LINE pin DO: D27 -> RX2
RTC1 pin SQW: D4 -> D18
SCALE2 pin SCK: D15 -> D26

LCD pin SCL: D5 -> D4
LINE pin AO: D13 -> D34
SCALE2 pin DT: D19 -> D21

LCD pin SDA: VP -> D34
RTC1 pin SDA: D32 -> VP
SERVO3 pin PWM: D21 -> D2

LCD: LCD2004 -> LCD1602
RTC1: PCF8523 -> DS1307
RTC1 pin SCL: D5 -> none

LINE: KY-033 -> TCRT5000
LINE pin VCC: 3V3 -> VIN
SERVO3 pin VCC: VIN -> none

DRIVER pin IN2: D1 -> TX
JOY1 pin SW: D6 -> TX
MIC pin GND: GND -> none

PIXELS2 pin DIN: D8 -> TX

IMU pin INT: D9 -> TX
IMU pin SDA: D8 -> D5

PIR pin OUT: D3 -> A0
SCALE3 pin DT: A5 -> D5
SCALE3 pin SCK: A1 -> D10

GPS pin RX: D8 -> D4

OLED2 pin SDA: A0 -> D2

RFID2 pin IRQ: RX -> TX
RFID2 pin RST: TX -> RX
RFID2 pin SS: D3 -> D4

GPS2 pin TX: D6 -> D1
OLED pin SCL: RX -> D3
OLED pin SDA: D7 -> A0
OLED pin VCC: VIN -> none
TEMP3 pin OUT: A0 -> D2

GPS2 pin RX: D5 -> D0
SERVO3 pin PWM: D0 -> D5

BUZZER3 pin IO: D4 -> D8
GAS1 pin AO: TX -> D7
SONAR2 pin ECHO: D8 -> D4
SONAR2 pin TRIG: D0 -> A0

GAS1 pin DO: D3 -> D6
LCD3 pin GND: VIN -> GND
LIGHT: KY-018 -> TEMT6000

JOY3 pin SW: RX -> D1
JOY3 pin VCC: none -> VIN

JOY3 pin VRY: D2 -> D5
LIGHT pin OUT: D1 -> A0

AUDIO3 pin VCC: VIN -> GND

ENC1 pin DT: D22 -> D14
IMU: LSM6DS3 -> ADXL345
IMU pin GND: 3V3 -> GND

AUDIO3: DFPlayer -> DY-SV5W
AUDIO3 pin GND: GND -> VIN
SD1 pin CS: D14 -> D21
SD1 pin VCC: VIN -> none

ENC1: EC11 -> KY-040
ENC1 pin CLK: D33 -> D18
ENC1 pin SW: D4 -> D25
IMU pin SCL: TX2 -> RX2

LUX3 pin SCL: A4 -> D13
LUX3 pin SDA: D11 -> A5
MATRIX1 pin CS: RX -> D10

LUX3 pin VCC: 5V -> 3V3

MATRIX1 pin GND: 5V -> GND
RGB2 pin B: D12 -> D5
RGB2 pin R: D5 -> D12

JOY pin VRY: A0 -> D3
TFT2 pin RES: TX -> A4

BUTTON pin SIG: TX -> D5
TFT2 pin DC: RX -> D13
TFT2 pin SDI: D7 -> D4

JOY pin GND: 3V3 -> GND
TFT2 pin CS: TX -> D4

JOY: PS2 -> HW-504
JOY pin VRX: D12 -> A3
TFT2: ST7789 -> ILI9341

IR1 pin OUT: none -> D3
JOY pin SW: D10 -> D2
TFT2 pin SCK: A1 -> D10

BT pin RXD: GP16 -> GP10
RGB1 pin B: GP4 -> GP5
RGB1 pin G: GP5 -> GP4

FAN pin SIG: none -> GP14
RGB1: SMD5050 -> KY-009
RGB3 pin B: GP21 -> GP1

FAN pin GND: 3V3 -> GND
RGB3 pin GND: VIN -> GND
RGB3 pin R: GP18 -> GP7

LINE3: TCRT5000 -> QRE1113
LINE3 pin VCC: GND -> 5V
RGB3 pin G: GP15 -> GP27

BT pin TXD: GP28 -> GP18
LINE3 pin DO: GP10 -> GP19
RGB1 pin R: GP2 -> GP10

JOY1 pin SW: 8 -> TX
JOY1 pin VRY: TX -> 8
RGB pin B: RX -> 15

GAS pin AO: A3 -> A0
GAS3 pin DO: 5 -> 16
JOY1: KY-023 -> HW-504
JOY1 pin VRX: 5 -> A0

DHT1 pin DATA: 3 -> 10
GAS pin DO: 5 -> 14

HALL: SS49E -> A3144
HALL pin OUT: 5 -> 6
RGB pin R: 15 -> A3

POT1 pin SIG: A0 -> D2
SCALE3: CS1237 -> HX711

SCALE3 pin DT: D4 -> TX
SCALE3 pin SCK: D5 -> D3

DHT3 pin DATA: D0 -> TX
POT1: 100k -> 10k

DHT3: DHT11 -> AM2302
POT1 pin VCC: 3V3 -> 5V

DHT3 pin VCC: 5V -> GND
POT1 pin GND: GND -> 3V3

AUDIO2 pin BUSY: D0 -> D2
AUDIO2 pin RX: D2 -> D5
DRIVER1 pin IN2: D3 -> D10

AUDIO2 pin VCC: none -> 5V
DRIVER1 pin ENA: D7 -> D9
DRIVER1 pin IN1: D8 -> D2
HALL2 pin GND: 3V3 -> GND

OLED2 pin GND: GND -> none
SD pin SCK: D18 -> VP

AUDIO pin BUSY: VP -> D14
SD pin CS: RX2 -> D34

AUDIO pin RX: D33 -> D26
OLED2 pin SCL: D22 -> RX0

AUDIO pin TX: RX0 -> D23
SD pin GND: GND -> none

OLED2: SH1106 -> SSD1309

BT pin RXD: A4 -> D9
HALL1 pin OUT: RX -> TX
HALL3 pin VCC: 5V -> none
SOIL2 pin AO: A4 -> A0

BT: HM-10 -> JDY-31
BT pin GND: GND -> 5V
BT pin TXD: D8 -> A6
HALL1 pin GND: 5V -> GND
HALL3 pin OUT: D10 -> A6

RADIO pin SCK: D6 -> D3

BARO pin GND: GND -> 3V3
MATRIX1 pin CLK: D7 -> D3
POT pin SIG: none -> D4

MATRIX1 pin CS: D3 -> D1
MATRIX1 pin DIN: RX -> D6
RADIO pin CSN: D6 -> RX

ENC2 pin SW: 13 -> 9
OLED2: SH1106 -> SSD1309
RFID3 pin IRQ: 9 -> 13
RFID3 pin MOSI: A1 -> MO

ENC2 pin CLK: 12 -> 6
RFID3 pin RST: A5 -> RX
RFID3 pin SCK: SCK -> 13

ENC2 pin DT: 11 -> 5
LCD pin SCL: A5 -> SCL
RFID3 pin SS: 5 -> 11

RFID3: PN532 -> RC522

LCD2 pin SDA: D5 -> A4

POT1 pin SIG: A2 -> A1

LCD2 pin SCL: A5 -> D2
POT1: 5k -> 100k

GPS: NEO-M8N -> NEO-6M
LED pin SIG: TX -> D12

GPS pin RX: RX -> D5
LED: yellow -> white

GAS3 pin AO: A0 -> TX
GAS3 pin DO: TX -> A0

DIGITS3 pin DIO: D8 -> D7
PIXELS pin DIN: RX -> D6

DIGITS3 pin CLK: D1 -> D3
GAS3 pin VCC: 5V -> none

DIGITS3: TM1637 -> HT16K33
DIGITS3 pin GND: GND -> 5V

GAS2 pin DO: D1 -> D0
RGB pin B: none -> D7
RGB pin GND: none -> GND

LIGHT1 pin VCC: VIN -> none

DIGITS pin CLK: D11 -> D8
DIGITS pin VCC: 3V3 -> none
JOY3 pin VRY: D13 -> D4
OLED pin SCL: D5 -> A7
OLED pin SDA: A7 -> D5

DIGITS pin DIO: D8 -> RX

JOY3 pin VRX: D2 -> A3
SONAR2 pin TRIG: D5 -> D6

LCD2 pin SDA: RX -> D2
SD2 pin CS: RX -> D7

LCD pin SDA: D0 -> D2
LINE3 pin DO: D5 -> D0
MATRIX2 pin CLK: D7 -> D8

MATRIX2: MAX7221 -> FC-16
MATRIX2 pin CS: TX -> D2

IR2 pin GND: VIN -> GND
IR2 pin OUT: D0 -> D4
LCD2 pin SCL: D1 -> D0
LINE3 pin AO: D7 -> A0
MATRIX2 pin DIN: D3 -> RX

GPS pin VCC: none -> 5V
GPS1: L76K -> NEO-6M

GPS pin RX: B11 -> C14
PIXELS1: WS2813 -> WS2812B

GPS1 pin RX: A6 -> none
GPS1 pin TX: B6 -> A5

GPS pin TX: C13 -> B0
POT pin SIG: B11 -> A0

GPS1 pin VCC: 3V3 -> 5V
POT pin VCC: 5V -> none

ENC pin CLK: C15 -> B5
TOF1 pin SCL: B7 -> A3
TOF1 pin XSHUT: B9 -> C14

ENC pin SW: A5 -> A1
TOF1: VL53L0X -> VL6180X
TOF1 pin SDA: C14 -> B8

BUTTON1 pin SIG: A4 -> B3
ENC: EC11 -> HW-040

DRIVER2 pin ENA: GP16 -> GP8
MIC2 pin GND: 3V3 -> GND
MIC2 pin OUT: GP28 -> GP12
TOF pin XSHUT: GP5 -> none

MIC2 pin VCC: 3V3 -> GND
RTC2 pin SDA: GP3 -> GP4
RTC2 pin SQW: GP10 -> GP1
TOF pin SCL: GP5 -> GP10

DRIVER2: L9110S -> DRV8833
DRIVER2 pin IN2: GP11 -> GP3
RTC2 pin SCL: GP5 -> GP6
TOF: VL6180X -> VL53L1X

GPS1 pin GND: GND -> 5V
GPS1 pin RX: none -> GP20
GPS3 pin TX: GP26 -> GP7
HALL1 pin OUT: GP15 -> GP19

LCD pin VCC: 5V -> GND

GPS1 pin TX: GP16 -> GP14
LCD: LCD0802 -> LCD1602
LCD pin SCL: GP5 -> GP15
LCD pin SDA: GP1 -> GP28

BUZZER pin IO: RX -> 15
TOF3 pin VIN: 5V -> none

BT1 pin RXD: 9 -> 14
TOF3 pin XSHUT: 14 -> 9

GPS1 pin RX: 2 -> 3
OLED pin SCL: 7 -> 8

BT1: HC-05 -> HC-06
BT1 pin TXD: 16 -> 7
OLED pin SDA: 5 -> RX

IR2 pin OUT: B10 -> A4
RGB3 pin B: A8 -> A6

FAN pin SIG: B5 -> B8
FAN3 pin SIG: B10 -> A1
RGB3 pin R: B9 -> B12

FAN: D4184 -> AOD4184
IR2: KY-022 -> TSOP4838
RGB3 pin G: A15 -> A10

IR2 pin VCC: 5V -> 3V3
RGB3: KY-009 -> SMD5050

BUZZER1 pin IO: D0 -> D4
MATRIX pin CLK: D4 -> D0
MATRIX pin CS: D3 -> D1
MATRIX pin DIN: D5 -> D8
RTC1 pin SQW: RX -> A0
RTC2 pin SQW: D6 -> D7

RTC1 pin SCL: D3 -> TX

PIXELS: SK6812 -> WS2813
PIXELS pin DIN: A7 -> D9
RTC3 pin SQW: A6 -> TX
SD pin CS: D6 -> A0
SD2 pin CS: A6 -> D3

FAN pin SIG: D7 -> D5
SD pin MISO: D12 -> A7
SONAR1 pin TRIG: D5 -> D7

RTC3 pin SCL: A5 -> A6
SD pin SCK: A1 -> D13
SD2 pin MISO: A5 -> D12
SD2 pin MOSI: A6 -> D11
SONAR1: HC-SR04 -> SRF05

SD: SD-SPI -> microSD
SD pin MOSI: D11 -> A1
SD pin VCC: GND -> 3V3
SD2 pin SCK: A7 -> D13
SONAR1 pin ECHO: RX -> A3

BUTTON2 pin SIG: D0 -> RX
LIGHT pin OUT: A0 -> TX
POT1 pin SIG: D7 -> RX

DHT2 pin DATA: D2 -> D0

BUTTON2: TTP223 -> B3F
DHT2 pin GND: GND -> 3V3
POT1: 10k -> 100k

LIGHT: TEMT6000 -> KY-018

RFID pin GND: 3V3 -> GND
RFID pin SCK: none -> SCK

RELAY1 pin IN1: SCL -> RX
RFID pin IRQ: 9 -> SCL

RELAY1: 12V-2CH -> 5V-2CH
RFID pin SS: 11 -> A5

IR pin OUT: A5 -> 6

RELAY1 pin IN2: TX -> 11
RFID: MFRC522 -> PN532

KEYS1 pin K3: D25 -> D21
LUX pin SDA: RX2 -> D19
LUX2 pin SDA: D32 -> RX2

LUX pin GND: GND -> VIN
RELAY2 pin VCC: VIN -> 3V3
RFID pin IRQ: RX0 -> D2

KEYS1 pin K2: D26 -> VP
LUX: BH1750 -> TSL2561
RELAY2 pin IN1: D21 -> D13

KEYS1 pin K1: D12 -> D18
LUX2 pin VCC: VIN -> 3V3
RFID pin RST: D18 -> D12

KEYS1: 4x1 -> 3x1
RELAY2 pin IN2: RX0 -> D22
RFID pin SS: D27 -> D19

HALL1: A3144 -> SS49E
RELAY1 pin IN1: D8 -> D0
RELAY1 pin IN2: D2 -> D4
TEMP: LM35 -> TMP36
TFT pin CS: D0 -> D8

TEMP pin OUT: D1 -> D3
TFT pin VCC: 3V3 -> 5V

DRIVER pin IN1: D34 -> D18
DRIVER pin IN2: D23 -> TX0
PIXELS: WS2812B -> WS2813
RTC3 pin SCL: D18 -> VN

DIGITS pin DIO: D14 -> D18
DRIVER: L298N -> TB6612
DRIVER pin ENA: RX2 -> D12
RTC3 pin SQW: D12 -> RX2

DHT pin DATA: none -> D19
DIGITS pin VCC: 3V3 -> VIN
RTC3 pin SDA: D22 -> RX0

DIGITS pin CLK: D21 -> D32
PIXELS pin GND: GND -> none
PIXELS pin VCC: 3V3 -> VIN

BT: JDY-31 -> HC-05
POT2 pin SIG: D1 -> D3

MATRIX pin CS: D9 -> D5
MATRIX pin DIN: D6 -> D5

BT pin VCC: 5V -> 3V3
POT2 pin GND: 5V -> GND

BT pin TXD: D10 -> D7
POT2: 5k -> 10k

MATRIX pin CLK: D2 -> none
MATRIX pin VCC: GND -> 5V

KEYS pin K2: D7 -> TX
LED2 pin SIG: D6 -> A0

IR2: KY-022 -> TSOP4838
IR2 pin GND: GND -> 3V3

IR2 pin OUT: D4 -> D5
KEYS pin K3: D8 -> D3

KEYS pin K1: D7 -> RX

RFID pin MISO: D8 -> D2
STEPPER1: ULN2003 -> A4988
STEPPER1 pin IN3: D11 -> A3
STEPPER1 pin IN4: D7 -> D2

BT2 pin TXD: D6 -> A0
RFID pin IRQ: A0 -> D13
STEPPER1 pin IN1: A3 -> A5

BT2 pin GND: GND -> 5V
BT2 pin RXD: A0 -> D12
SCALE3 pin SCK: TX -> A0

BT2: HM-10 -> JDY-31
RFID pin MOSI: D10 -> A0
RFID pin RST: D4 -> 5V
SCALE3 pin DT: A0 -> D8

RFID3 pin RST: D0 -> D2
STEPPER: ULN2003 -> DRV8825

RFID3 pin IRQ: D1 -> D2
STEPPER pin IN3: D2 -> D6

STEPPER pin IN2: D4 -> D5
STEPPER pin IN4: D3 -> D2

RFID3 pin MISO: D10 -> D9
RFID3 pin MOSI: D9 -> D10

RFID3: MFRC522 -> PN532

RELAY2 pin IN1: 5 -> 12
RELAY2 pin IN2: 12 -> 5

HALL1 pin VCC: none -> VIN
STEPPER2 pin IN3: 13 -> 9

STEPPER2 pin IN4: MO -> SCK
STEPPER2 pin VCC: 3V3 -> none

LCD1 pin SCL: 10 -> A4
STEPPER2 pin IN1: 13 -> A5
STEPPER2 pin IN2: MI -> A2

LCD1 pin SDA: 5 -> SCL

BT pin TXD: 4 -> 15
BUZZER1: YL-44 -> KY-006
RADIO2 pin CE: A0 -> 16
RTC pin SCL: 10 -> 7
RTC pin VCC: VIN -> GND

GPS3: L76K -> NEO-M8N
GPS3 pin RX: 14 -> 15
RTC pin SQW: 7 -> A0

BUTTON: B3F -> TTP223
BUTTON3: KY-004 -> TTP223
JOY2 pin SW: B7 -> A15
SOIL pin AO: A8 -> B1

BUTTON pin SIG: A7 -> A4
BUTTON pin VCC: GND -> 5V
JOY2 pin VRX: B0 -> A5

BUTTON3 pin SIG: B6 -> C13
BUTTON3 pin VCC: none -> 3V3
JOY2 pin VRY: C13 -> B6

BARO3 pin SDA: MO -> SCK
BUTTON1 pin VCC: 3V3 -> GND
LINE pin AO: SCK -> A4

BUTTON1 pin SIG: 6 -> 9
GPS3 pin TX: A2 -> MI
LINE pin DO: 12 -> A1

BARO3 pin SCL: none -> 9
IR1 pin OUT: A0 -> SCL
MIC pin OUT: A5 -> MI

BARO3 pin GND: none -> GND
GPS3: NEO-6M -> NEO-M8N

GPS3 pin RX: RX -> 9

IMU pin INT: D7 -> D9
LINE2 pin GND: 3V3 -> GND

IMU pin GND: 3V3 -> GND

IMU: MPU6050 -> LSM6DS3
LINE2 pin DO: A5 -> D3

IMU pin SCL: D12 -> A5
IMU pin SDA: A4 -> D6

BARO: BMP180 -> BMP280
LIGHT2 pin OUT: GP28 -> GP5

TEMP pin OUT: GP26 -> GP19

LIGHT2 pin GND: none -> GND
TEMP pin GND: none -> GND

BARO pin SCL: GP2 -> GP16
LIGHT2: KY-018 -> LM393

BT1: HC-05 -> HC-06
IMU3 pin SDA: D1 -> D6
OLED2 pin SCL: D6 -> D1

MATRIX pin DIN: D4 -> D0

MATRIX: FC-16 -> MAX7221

================

EXERCISE
The response must hold only the lines above from the line with "DHT2 pin GND: GND -> 3V3" through the line with "TFT pin VCC: 3V3 -> 5V", each copied exactly, both ends kept.

SOLUTION FOR THIS PROBLEM
DHT2 pin GND: GND -> 3V3
POT1: 10k -> 100k

LIGHT: TEMT6000 -> KY-018

RFID pin GND: 3V3 -> GND
RFID pin SCK: none -> SCK

RELAY1 pin IN1: SCL -> RX
RFID pin IRQ: 9 -> SCL

RELAY1: 12V-2CH -> 5V-2CH
RFID pin SS: 11 -> A5

IR pin OUT: A5 -> 6

RELAY1 pin IN2: TX -> 11
RFID: MFRC522 -> PN532

KEYS1 pin K3: D25 -> D21
LUX pin SDA: RX2 -> D19
LUX2 pin SDA: D32 -> RX2

LUX pin GND: GND -> VIN
RELAY2 pin VCC: VIN -> 3V3
RFID pin IRQ: RX0 -> D2

KEYS1 pin K2: D26 -> VP
LUX: BH1750 -> TSL2561
RELAY2 pin IN1: D21 -> D13

KEYS1 pin K1: D12 -> D18
LUX2 pin VCC: VIN -> 3V3
RFID pin RST: D18 -> D12

KEYS1: 4x1 -> 3x1
RELAY2 pin IN2: RX0 -> D22
RFID pin SS: D27 -> D19

HALL1: A3144 -> SS49E
RELAY1 pin IN1: D8 -> D0
RELAY1 pin IN2: D2 -> D4
TEMP: LM35 -> TMP36
TFT pin CS: D0 -> D8

TEMP pin OUT: D1 -> D3
TFT pin VCC: 3V3 -> 5V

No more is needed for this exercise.